→ Exercise instructions: Identify each line in the records below that contains the word "MATRIX", and copy it.

→ Difference listings:
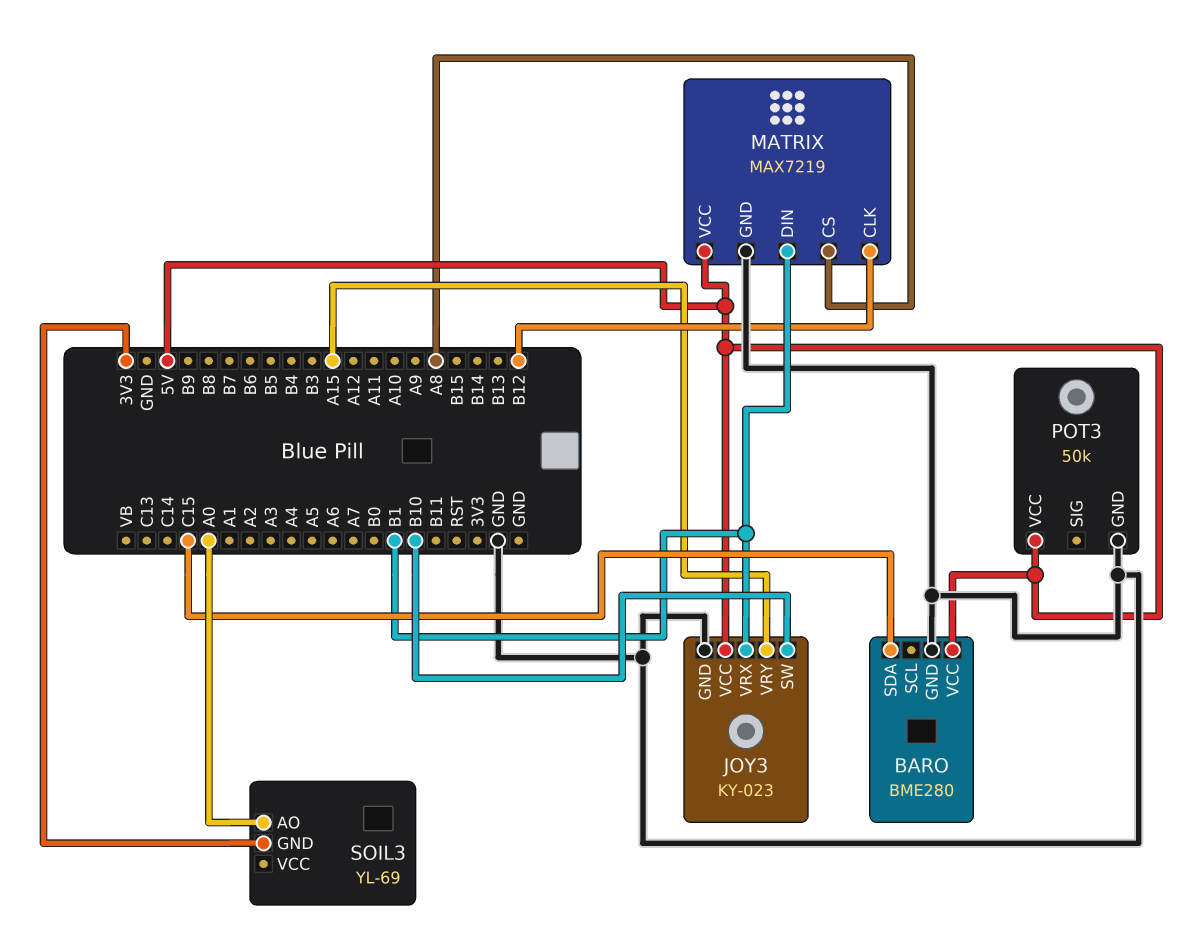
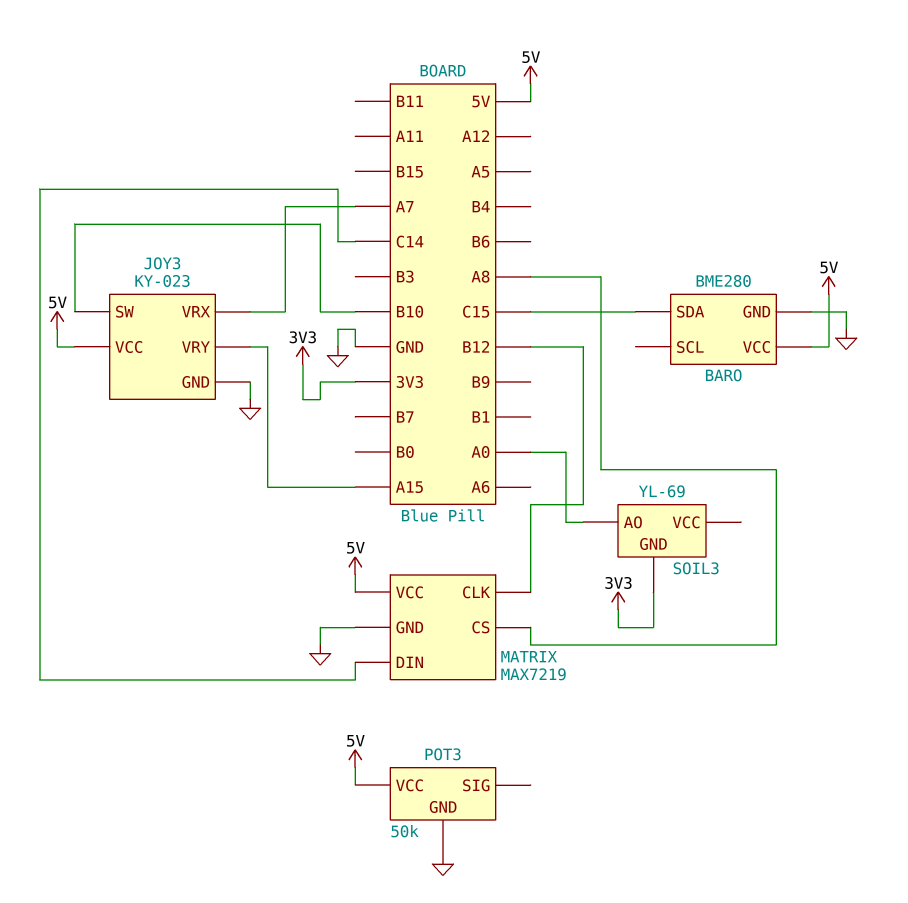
JOY3 pin VRX: B1 -> A7
MATRIX pin DIN: B1 -> C14

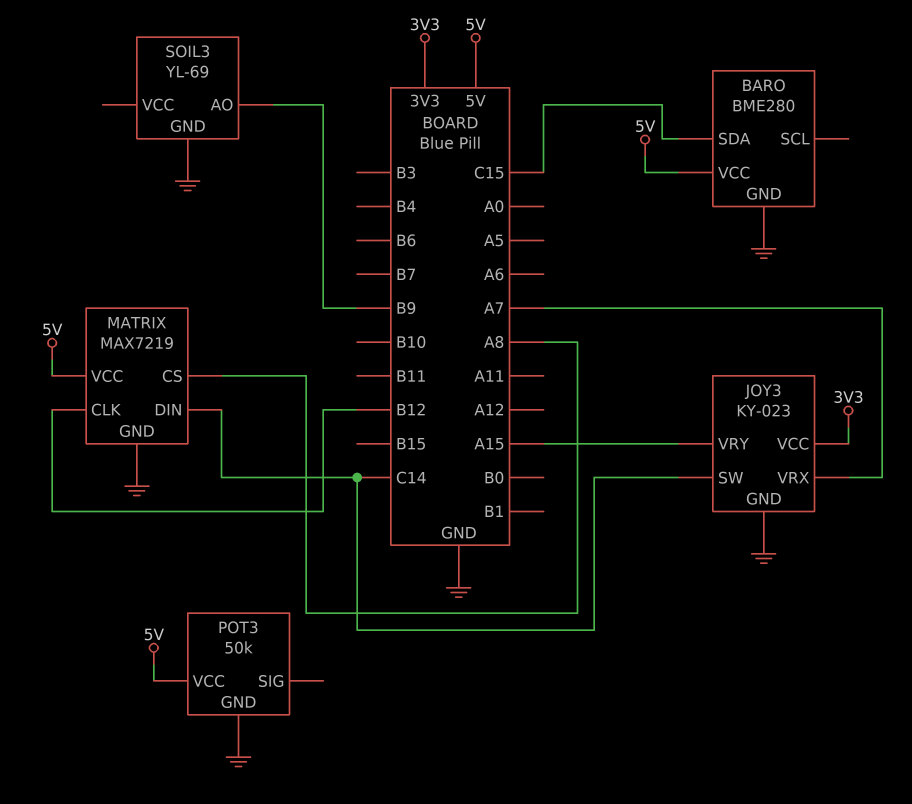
JOY3 pin SW: B10 -> C14
JOY3 pin VCC: 5V -> 3V3
SOIL3 pin AO: A0 -> B9
SOIL3 pin GND: 3V3 -> GND

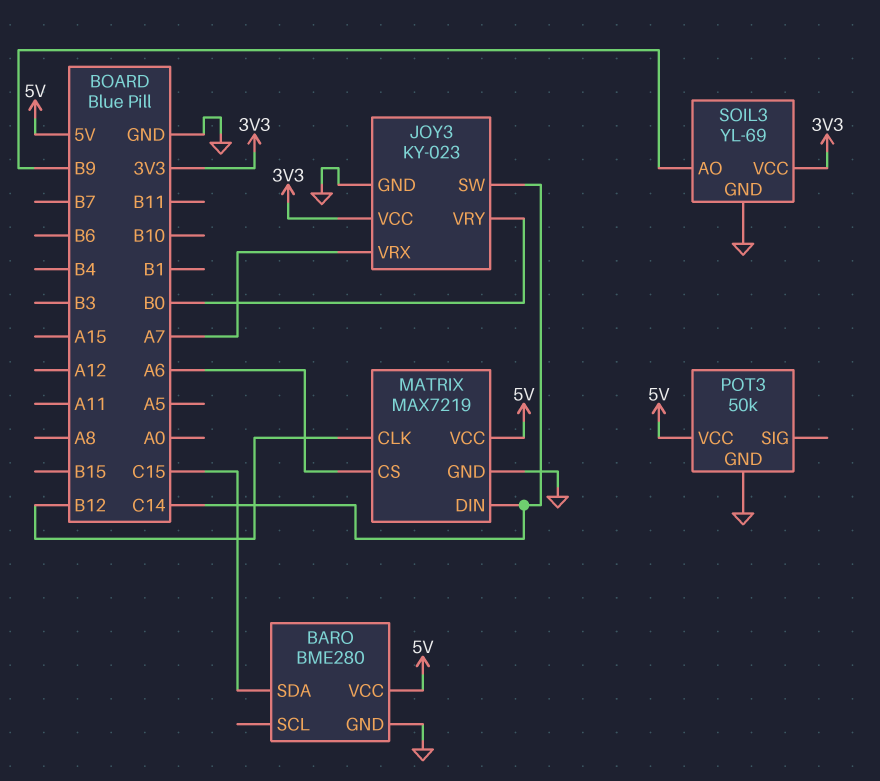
JOY3 pin VRY: A15 -> B0
MATRIX pin CS: A8 -> A6
SOIL3 pin VCC: none -> 3V3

→ Task solution:
MATRIX pin DIN: B1 -> C14
MATRIX pin CS: A8 -> A6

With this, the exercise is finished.